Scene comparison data
● ● ● ● ●

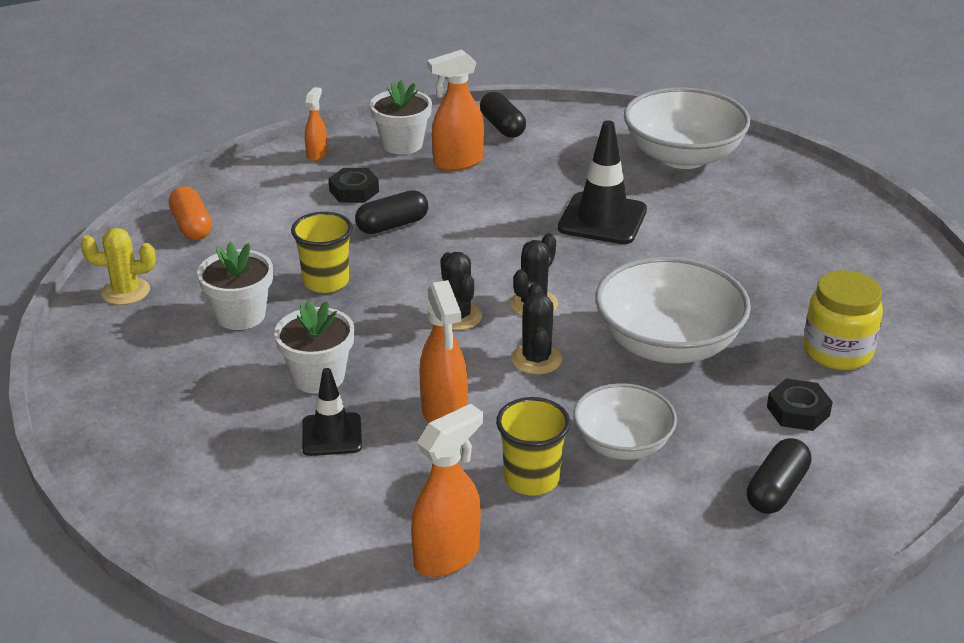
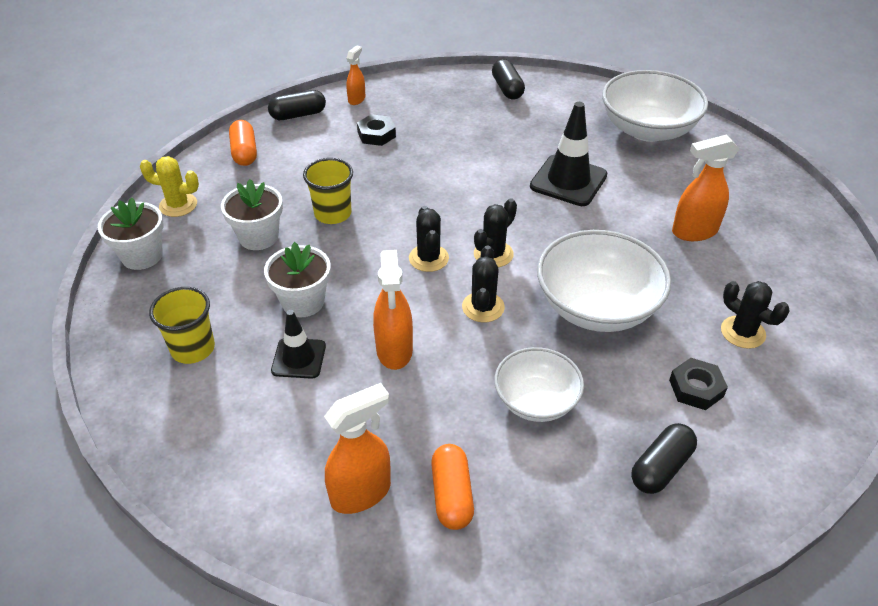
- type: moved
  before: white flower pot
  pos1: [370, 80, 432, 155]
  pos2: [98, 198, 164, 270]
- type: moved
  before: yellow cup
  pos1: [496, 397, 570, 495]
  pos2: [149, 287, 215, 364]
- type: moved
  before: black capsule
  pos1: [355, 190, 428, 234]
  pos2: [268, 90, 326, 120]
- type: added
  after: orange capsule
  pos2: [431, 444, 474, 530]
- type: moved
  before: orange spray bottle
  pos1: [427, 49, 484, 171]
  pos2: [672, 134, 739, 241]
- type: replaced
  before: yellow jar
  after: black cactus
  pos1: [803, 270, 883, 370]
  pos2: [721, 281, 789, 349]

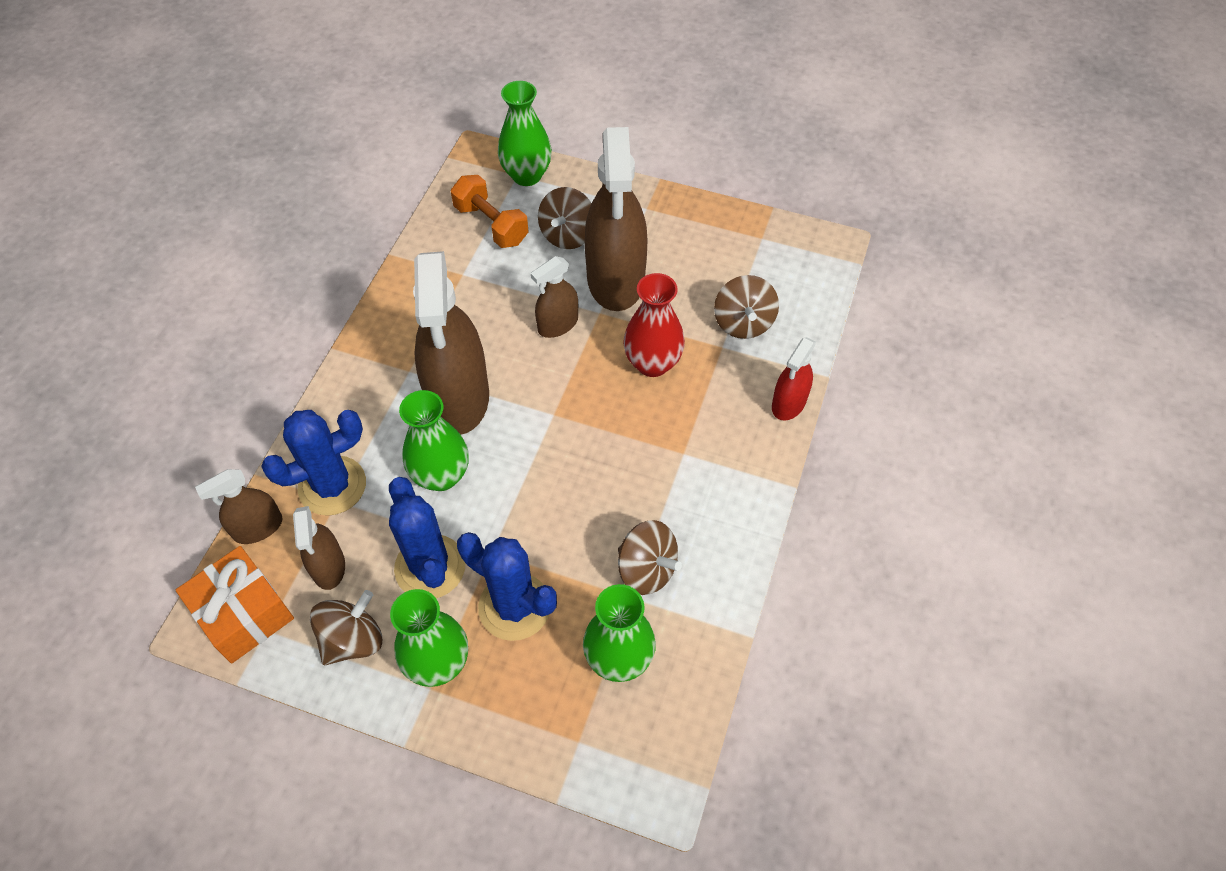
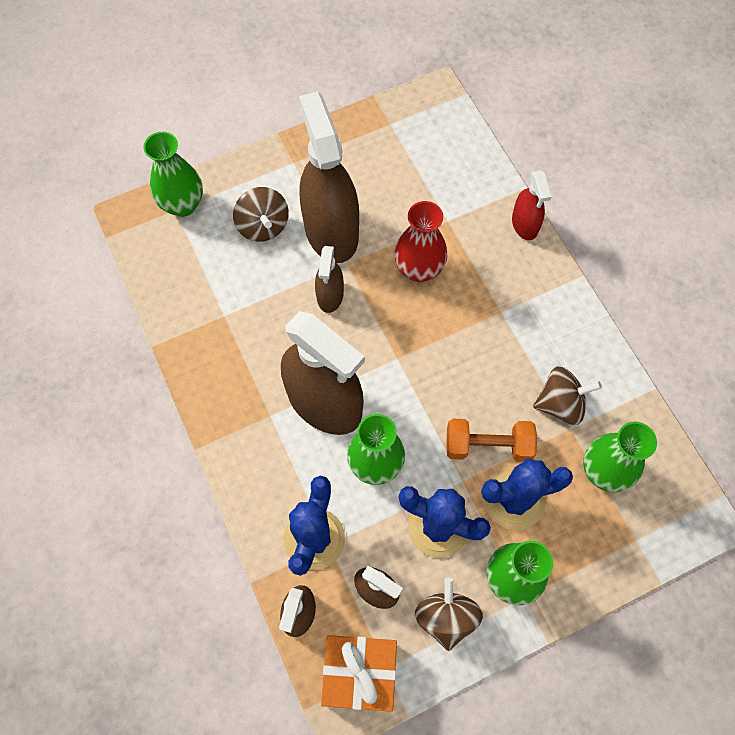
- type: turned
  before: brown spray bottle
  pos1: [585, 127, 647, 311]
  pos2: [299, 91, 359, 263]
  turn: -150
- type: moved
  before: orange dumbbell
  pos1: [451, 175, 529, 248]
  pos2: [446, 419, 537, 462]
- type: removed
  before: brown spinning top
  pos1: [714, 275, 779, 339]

● ● ● ● ●

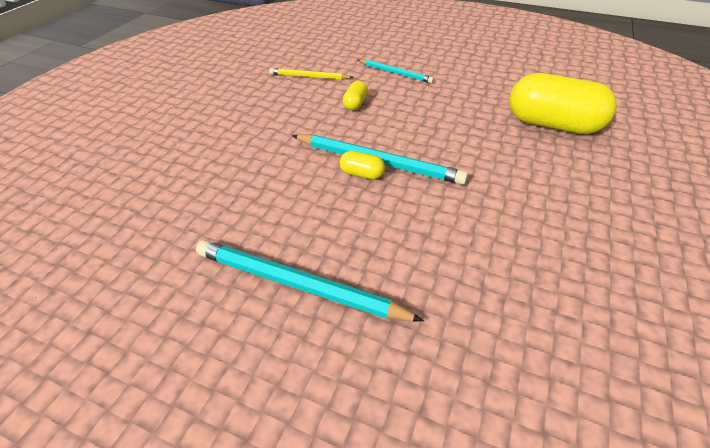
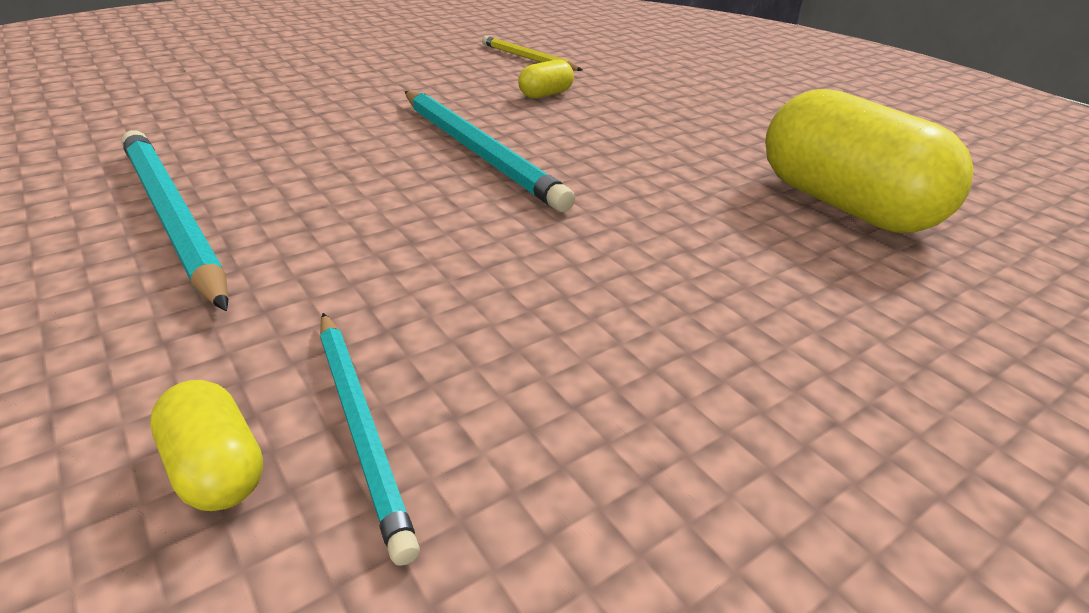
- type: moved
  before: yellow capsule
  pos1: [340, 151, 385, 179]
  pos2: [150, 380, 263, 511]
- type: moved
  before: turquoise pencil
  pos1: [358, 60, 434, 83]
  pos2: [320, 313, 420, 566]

● ● ● ● ●

Your task is to retype the entries verbatim, starting with the line that holds "pos2: [98, 198, 164, 270]" and stopping after the line that holds "after: orange capsule".

## Finished exercise
  pos2: [98, 198, 164, 270]
- type: moved
  before: yellow cup
  pos1: [496, 397, 570, 495]
  pos2: [149, 287, 215, 364]
- type: moved
  before: black capsule
  pos1: [355, 190, 428, 234]
  pos2: [268, 90, 326, 120]
- type: added
  after: orange capsule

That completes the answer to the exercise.